### [What to do]
Exactly and without additions, transcribe the line that contains "BUZZER: KY-006 -> YL-44" and every line after it in the data.

### [Given records]
※
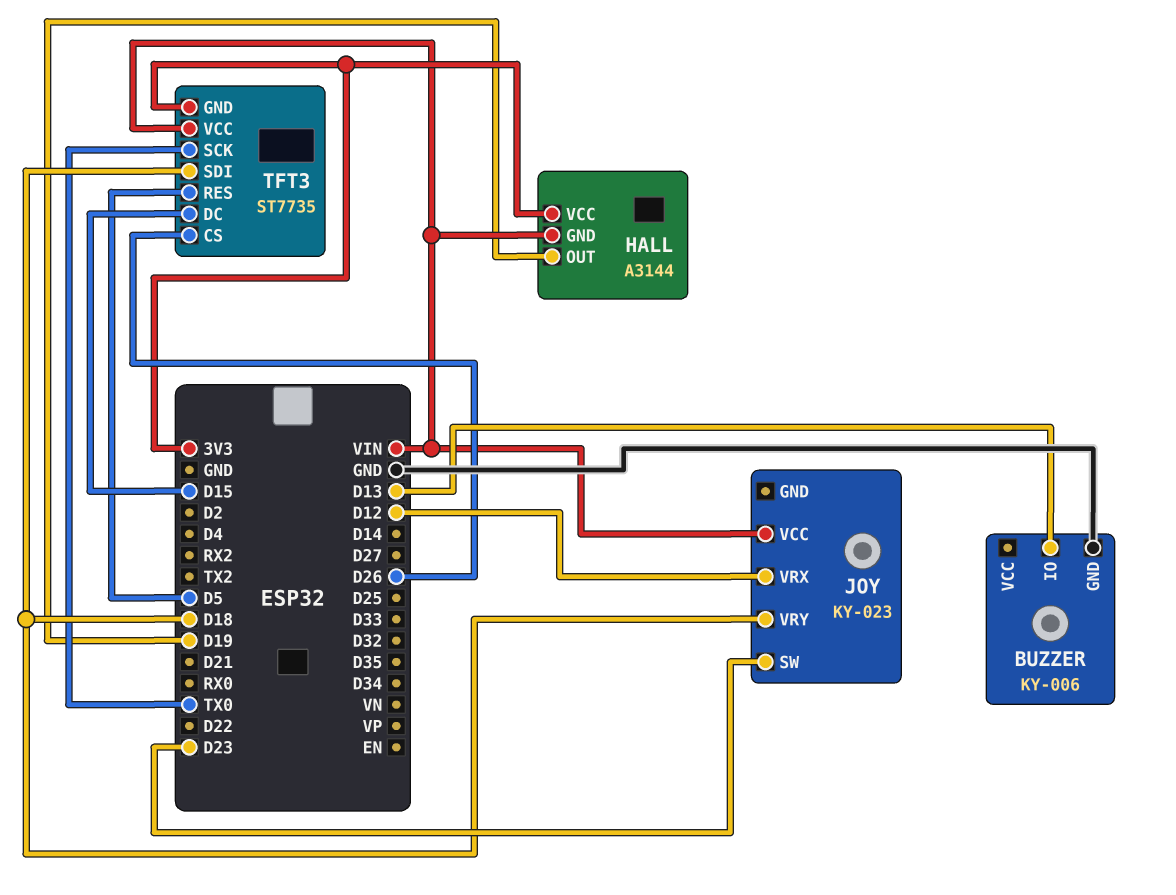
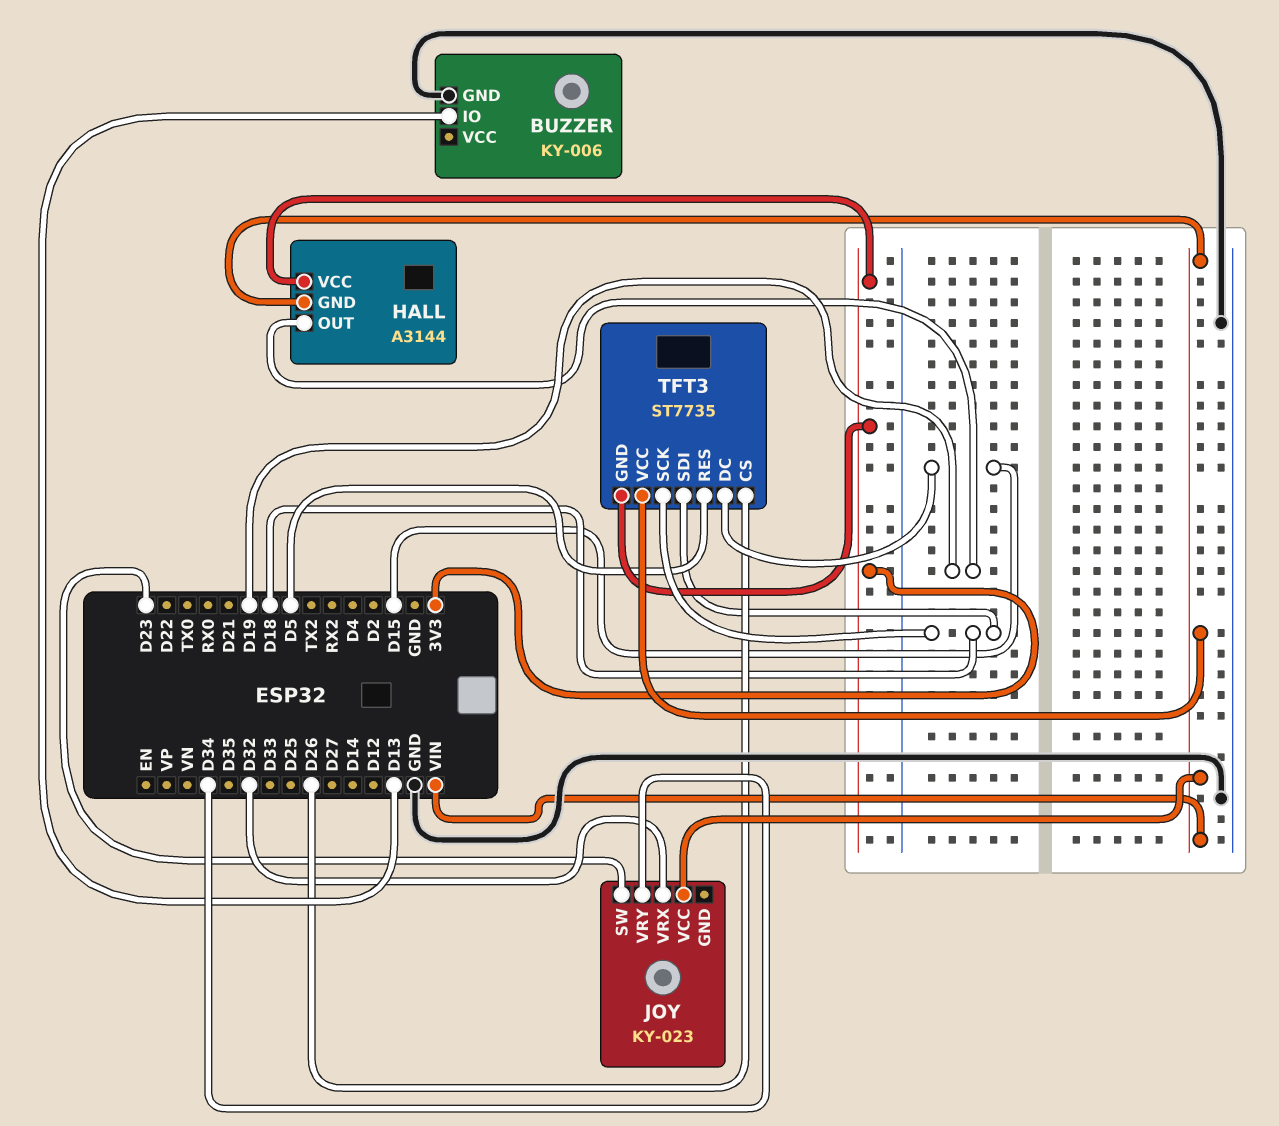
JOY pin VRX: D12 -> D32
JOY pin VRY: D18 -> D34
TFT3 pin SCK: TX0 -> D18

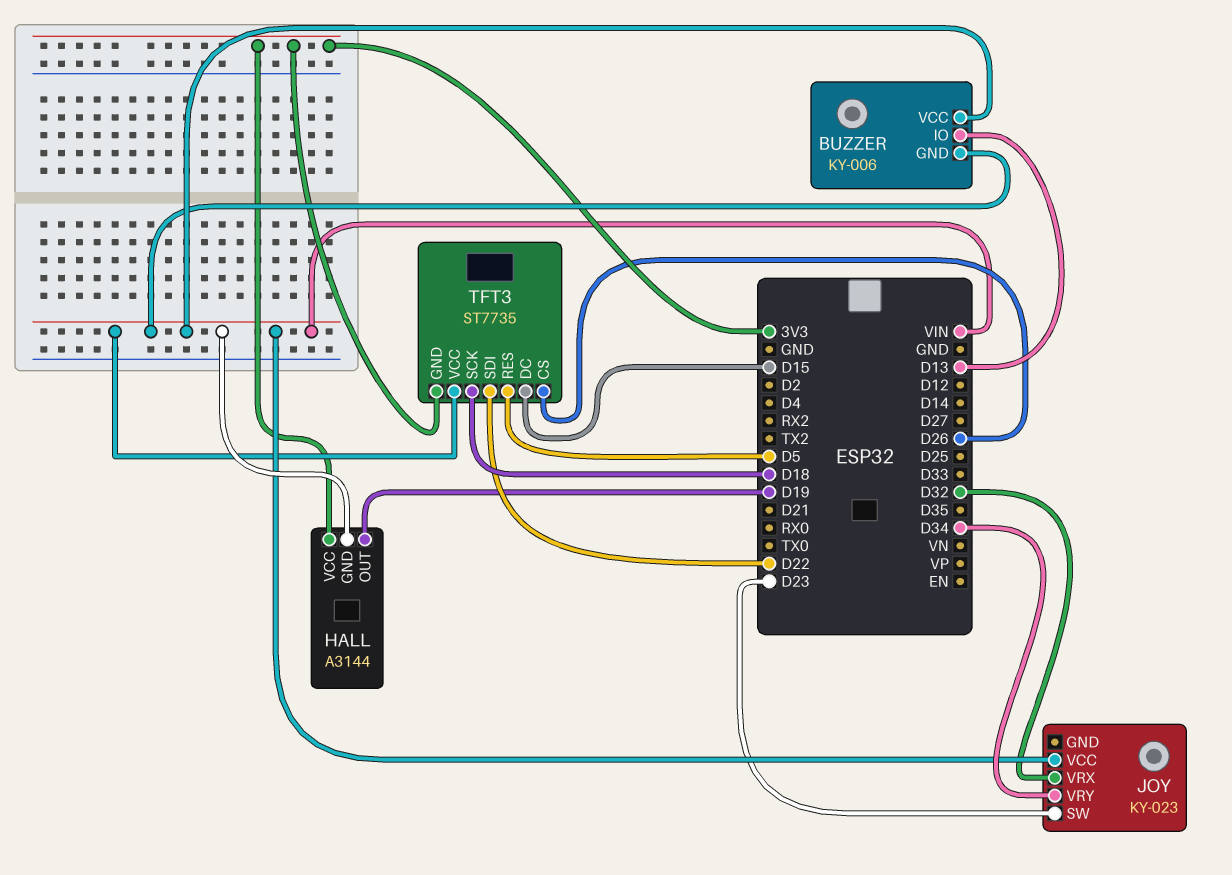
BUZZER pin GND: GND -> VIN
BUZZER pin VCC: none -> VIN
TFT3 pin SDI: D18 -> D22

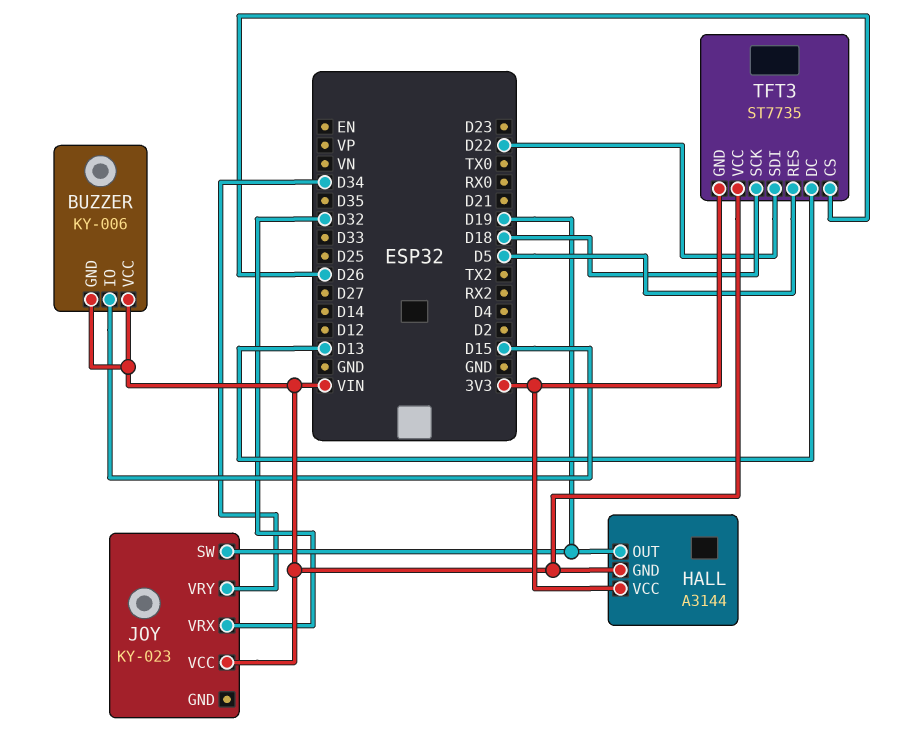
BUZZER pin IO: D13 -> D15
JOY pin SW: D23 -> D19
TFT3 pin DC: D15 -> D13

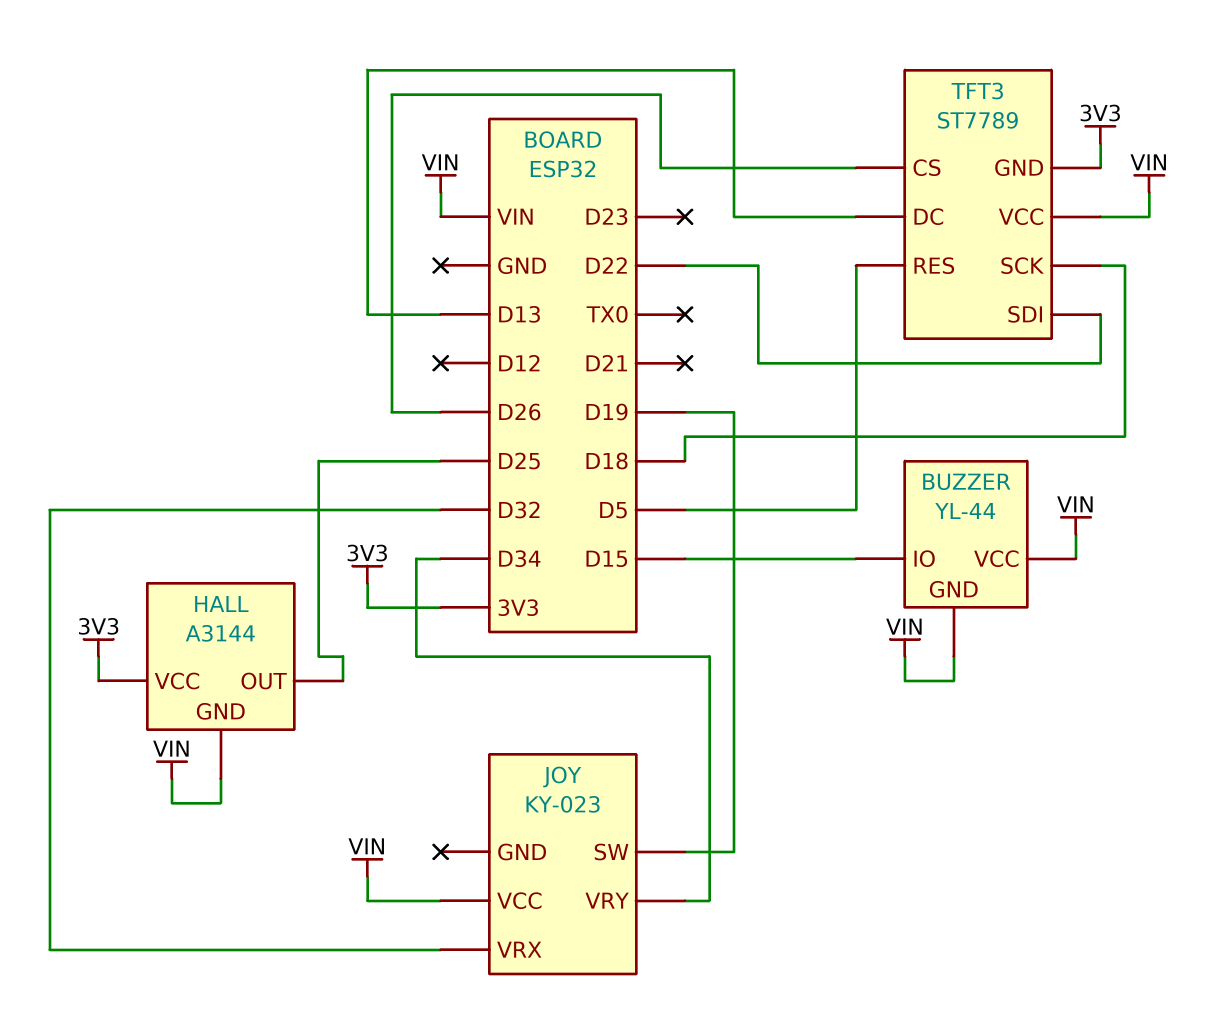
BUZZER: KY-006 -> YL-44
HALL pin OUT: D19 -> D25
TFT3: ST7735 -> ST7789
※
### [Written solution]
BUZZER: KY-006 -> YL-44
HALL pin OUT: D19 -> D25
TFT3: ST7735 -> ST7789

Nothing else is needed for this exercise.